* _WHAT THE TASK ASKS_
A faithful copy of the data, pictures omitted, is the required answer.

*** Opening DATA SUPPLIED ***

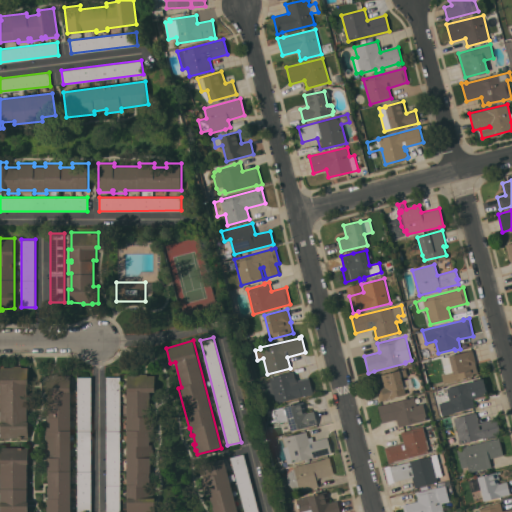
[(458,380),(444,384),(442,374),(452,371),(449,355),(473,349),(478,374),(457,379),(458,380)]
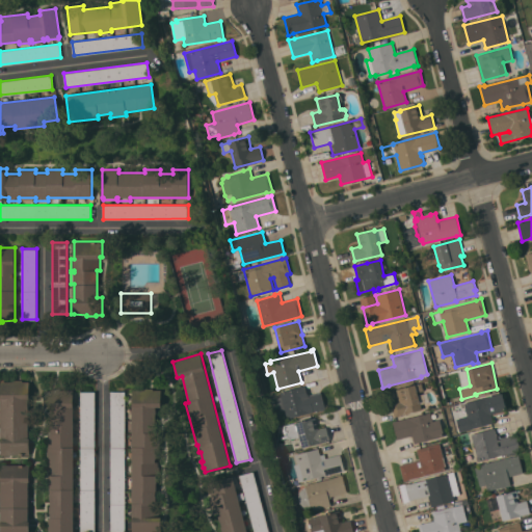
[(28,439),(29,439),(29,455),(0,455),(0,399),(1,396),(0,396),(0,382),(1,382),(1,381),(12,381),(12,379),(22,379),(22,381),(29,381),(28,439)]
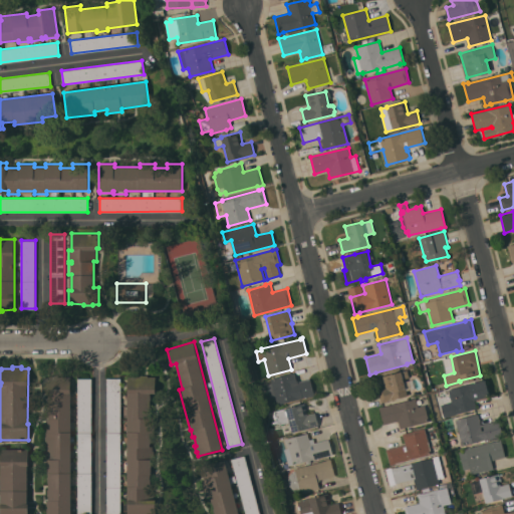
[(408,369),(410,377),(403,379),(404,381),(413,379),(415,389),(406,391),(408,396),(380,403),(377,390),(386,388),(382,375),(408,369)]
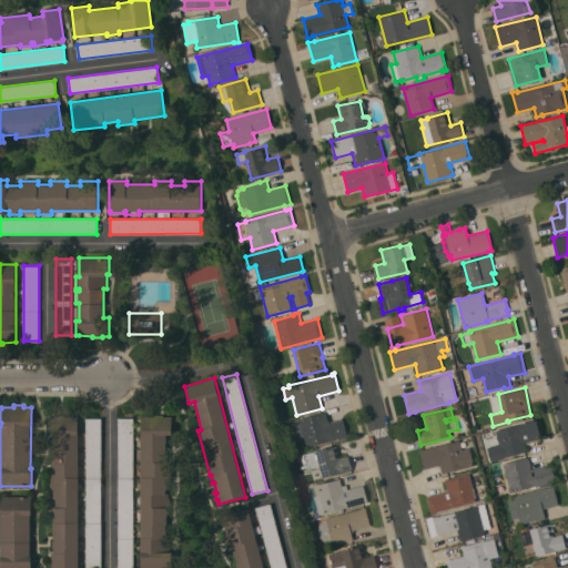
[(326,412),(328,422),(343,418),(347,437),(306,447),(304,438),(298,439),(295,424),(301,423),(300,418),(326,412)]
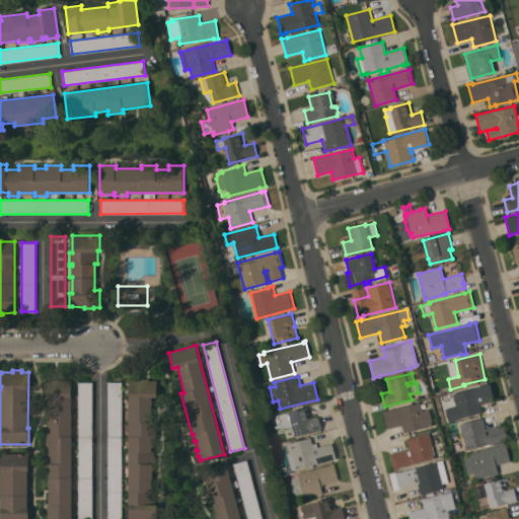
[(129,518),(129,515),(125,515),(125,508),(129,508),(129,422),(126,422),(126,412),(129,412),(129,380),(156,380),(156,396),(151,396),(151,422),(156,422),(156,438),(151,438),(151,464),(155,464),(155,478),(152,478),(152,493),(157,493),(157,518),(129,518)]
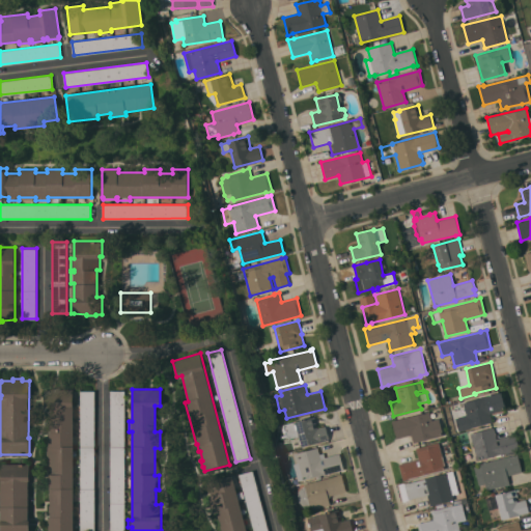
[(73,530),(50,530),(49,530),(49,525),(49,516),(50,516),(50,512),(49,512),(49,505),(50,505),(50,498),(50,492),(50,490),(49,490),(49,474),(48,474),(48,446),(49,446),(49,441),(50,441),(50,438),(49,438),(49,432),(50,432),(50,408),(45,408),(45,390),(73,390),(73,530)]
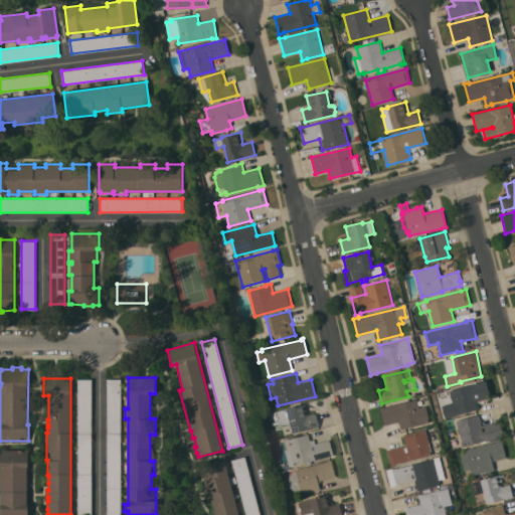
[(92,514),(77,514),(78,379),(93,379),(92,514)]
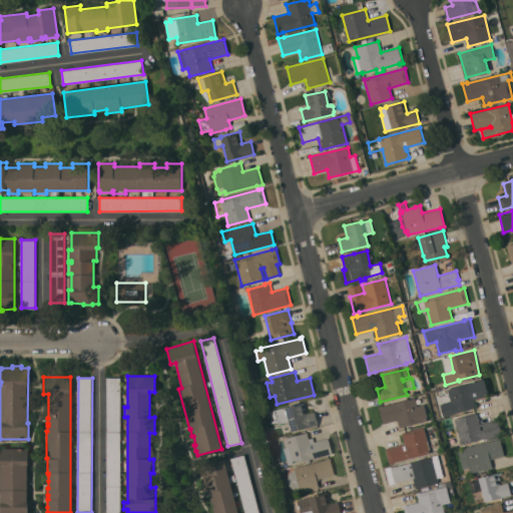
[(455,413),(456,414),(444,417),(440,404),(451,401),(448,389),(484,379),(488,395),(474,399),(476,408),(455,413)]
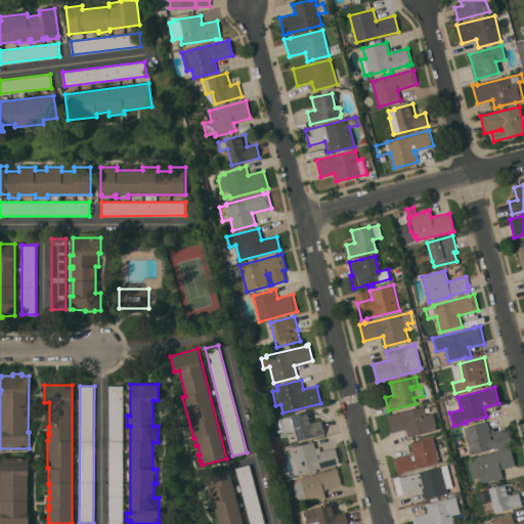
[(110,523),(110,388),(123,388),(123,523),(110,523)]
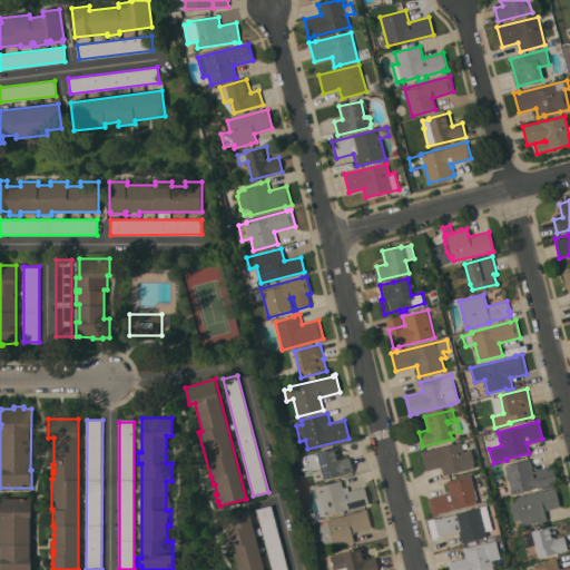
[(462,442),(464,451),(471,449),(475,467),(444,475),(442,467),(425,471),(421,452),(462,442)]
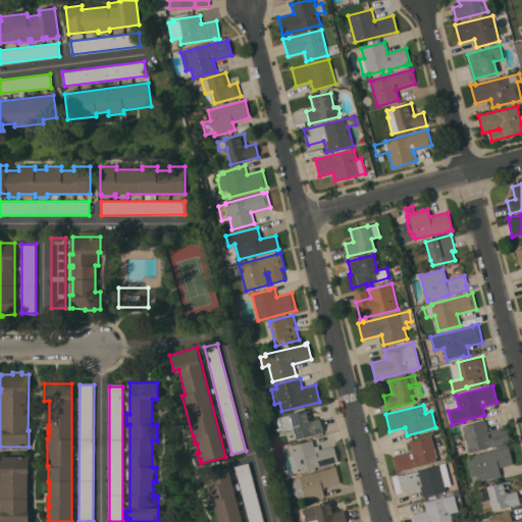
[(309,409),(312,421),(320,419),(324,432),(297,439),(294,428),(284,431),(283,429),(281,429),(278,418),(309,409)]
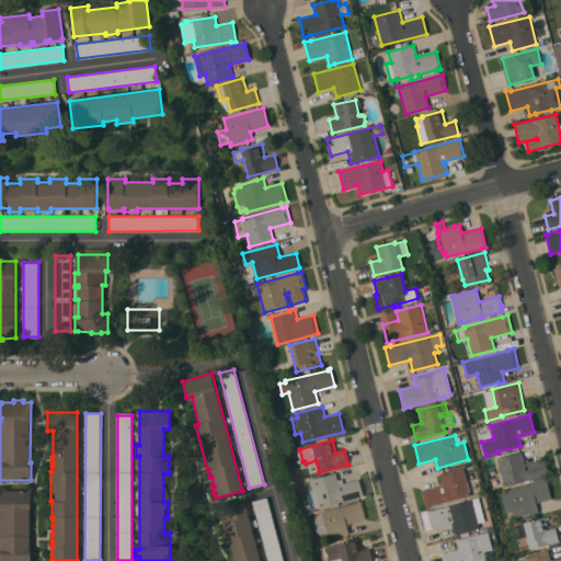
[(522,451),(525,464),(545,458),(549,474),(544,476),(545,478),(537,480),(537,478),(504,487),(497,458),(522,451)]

*** Closing DATA SUPPLIED ***

* _SOLUTION TO THE PROBLEM_
[(458,380),(444,384),(442,374),(452,371),(449,355),(473,349),(478,374),(457,379),(458,380)]
[(28,439),(29,439),(29,455),(0,455),(0,399),(1,396),(0,396),(0,382),(1,382),(1,381),(12,381),(12,379),(22,379),(22,381),(29,381),(28,439)]
[(408,369),(410,377),(403,379),(404,381),(413,379),(415,389),(406,391),(408,396),(380,403),(377,390),(386,388),(382,375),(408,369)]
[(326,412),(328,422),(343,418),(347,437),(306,447),(304,438),(298,439),(295,424),(301,423),(300,418),(326,412)]
[(129,518),(129,515),(125,515),(125,508),(129,508),(129,422),(126,422),(126,412),(129,412),(129,380),(156,380),(156,396),(151,396),(151,422),(156,422),(156,438),(151,438),(151,464),(155,464),(155,478),(152,478),(152,493),(157,493),(157,518),(129,518)]
[(73,530),(50,530),(49,530),(49,525),(49,516),(50,516),(50,512),(49,512),(49,505),(50,505),(50,498),(50,492),(50,490),(49,490),(49,474),(48,474),(48,446),(49,446),(49,441),(50,441),(50,438),(49,438),(49,432),(50,432),(50,408),(45,408),(45,390),(73,390),(73,530)]
[(92,514),(77,514),(78,379),(93,379),(92,514)]
[(455,413),(456,414),(444,417),(440,404),(451,401),(448,389),(484,379),(488,395),(474,399),(476,408),(455,413)]
[(110,523),(110,388),(123,388),(123,523),(110,523)]
[(462,442),(464,451),(471,449),(475,467),(444,475),(442,467),(425,471),(421,452),(462,442)]
[(309,409),(312,421),(320,419),(324,432),(297,439),(294,428),(284,431),(283,429),(281,429),(278,418),(309,409)]
[(522,451),(525,464),(545,458),(549,474),(544,476),(545,478),(537,480),(537,478),(504,487),(497,458),(522,451)]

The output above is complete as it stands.